ASSIGNMENT ▸ With the pictures left out, write every entry down exactly.

EXERCISE DATA ▸

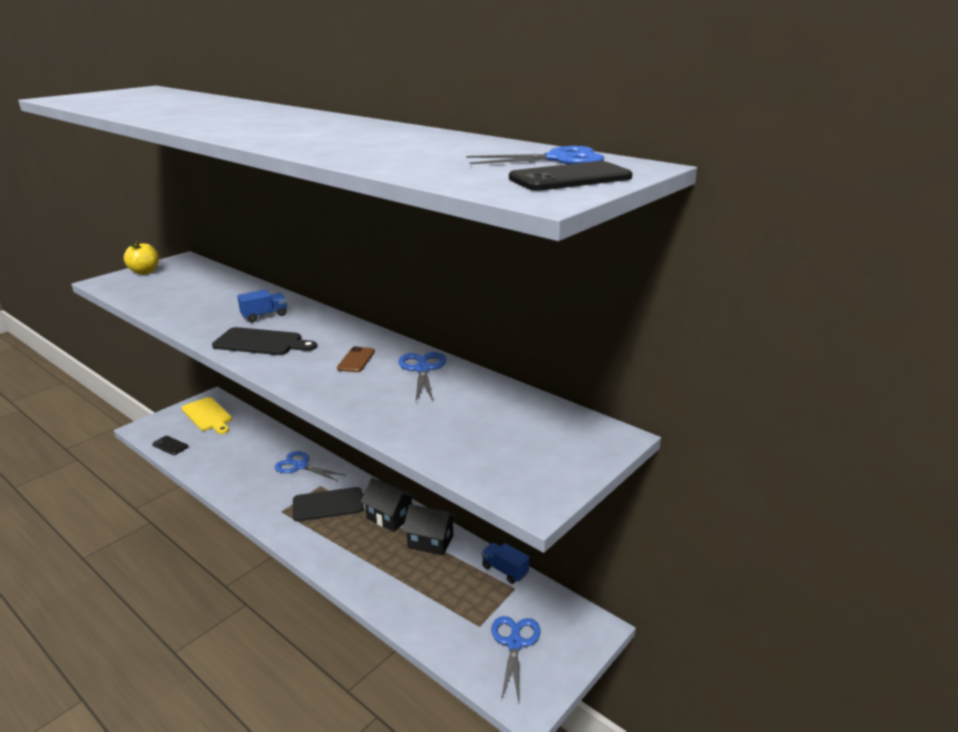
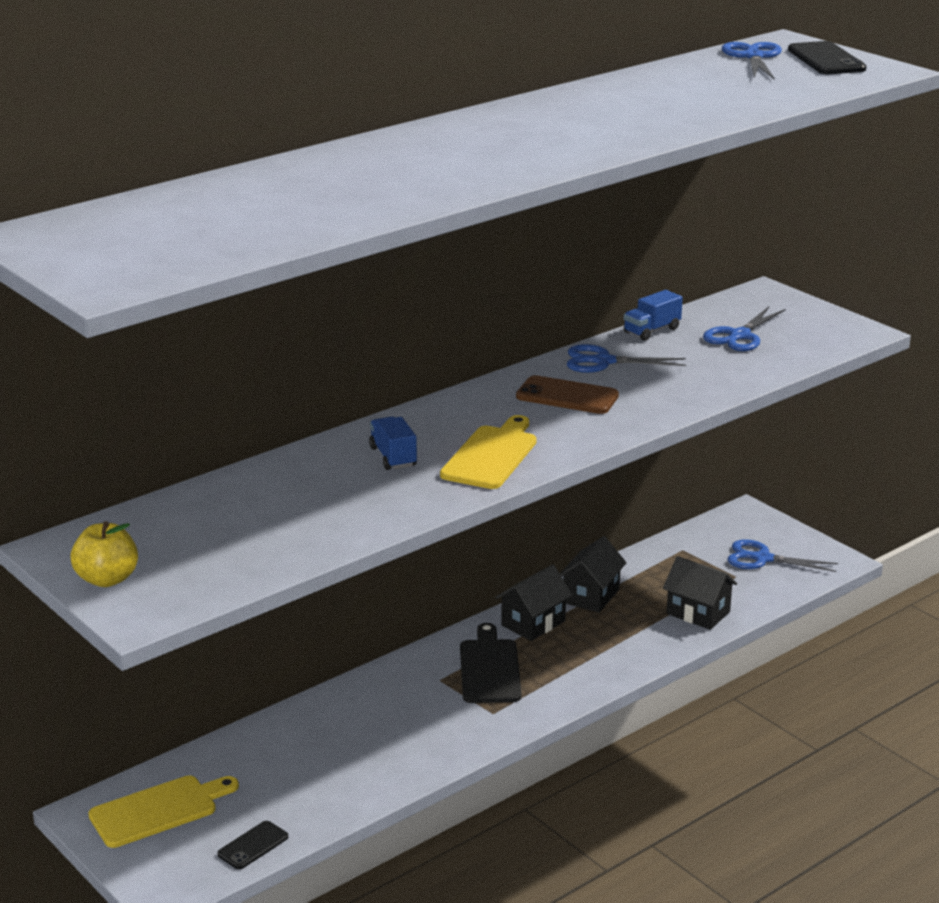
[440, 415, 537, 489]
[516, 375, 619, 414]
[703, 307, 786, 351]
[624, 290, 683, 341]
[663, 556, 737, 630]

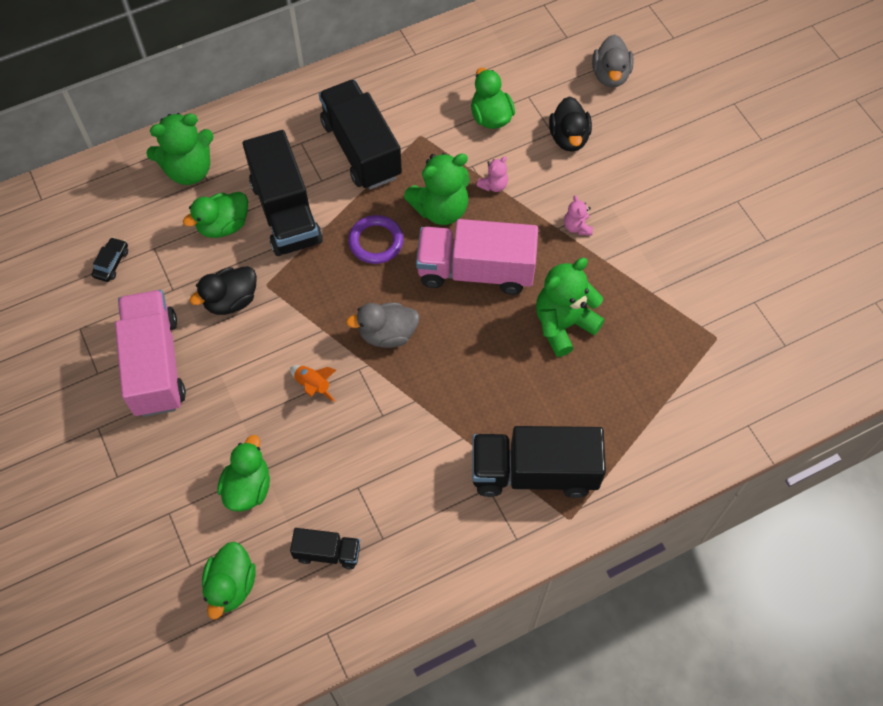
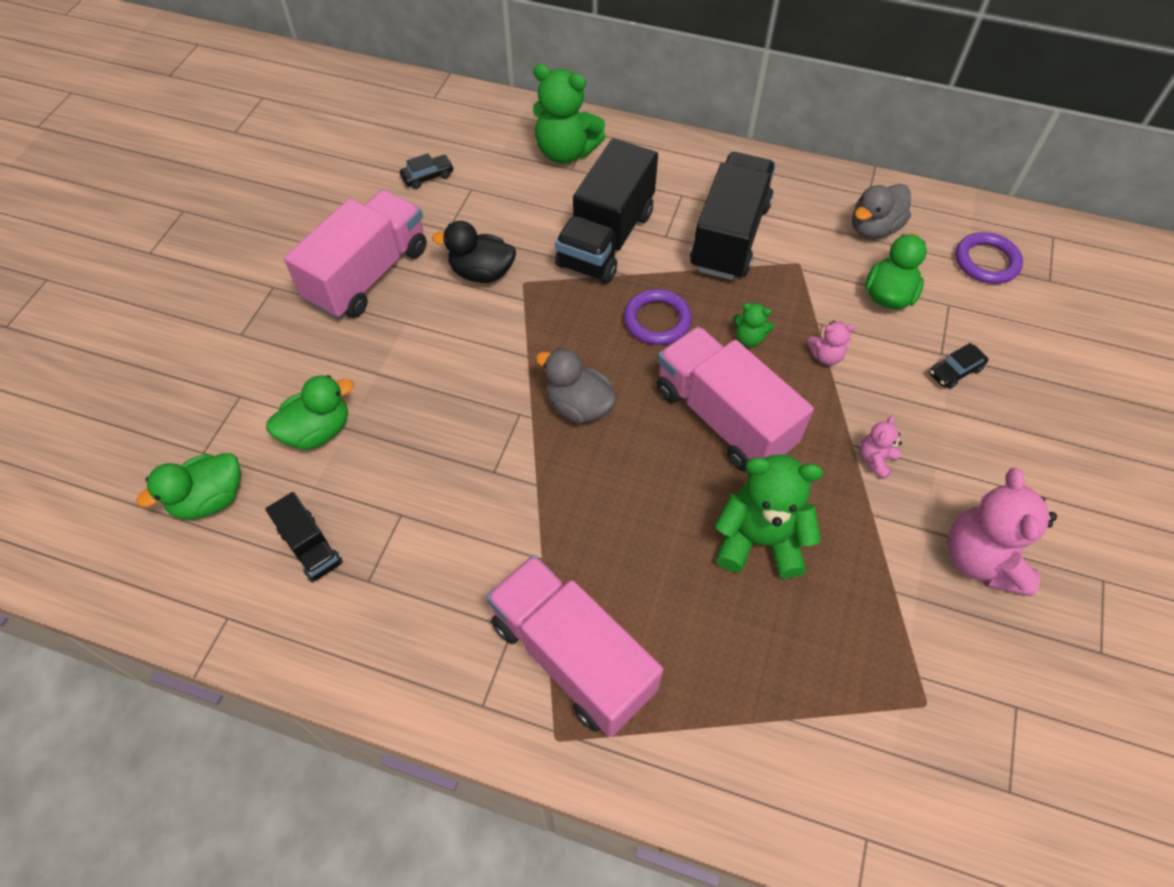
[852, 184, 911, 239]
[929, 343, 988, 389]
[733, 303, 775, 347]
[183, 192, 248, 238] (first image)
[290, 365, 336, 402] (first image)
[486, 555, 663, 737]
[955, 232, 1023, 284]
[947, 468, 1057, 596]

REPLY ▸
[440, 415, 537, 489]
[516, 375, 619, 414]
[703, 307, 786, 351]
[624, 290, 683, 341]
[663, 556, 737, 630]

[852, 184, 911, 239]
[929, 343, 988, 389]
[733, 303, 775, 347]
[183, 192, 248, 238] (first image)
[290, 365, 336, 402] (first image)
[486, 555, 663, 737]
[955, 232, 1023, 284]
[947, 468, 1057, 596]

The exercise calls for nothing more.